(RECORDS SHOWN Opens)

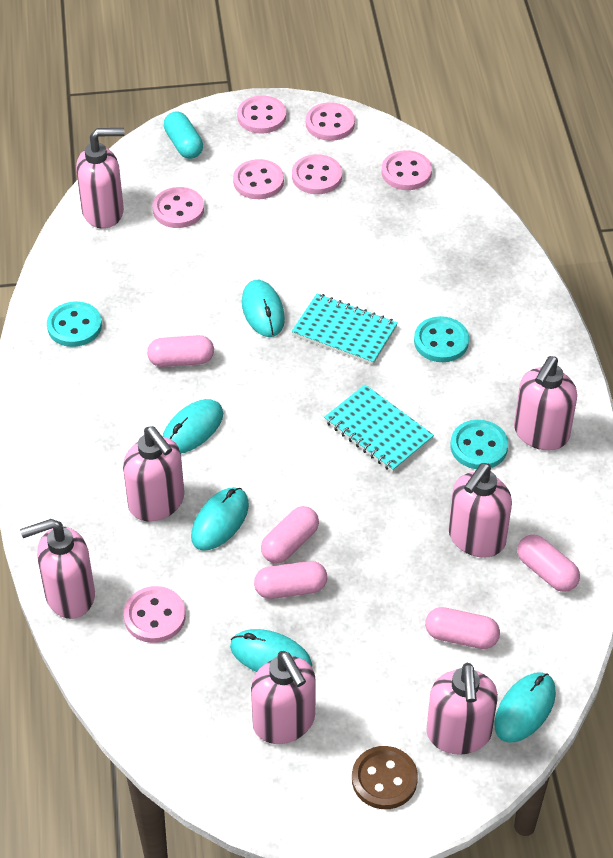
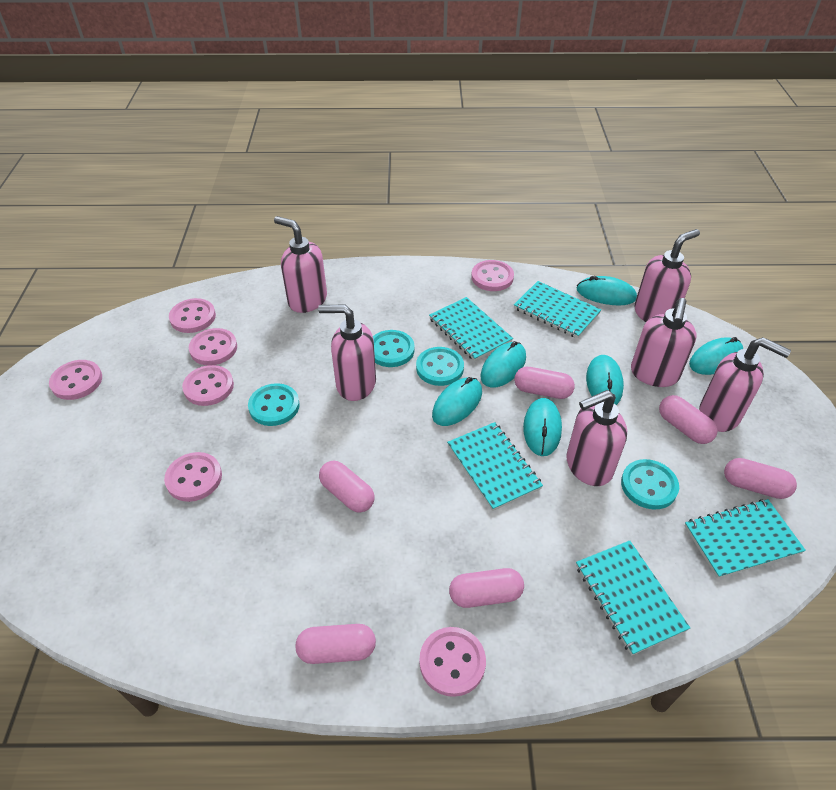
brown button: [352,746,418,809] = 1 -> none = 0
pink capsule: [147,335,214,367] [254,561,327,599] [261,506,319,563] [425,607,500,649] [517,535,580,592] = 5 -> [295,624,376,664] [319,461,375,513] [449,568,524,608] [514,367,575,399] [659,395,718,444] [724,458,797,499] = 6
pink soap dispenser: [20,519,95,619] [76,128,124,229] [123,426,184,521] [251,651,316,744] [426,663,498,755] [449,463,512,558] [514,356,577,450] = 7 -> [274,216,327,313] [318,305,376,401] [566,390,627,486] [631,298,697,387] [634,229,700,322] [699,337,791,432] = 6
turquoise button: [47,301,102,347] [414,316,469,362] [450,420,508,469] = 3 -> [248,383,300,426] [373,330,415,367] [416,347,464,386] [621,459,679,509] = 4
turquoise capsule: [164,111,203,159] = 1 -> none = 0
turquoise mouse: [163,399,223,454] [191,487,249,551] [230,629,312,672] [242,280,285,337] [494,672,556,743] = 5 -> [432,377,482,426] [481,341,526,388] [523,398,562,456] [577,276,637,305] [586,355,624,405] [689,337,743,375] = 6
turquoise notebook: [292,294,398,365] [324,385,434,472] = 2 -> [429,297,513,361] [447,422,543,511] [514,281,601,339] [576,540,690,655] [685,499,806,578] = 5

(RECORDS SHOWN Closes)

:: REQUIRED WORK ::
Starting at the line that contains "turquoise capsule: [164,111,203,159]", retype each line through the last one in the records, both included, and add nothing.

:: RESPONSE FOR THIS EXERCISE ::
turquoise capsule: [164,111,203,159] = 1 -> none = 0
turquoise mouse: [163,399,223,454] [191,487,249,551] [230,629,312,672] [242,280,285,337] [494,672,556,743] = 5 -> [432,377,482,426] [481,341,526,388] [523,398,562,456] [577,276,637,305] [586,355,624,405] [689,337,743,375] = 6
turquoise notebook: [292,294,398,365] [324,385,434,472] = 2 -> [429,297,513,361] [447,422,543,511] [514,281,601,339] [576,540,690,655] [685,499,806,578] = 5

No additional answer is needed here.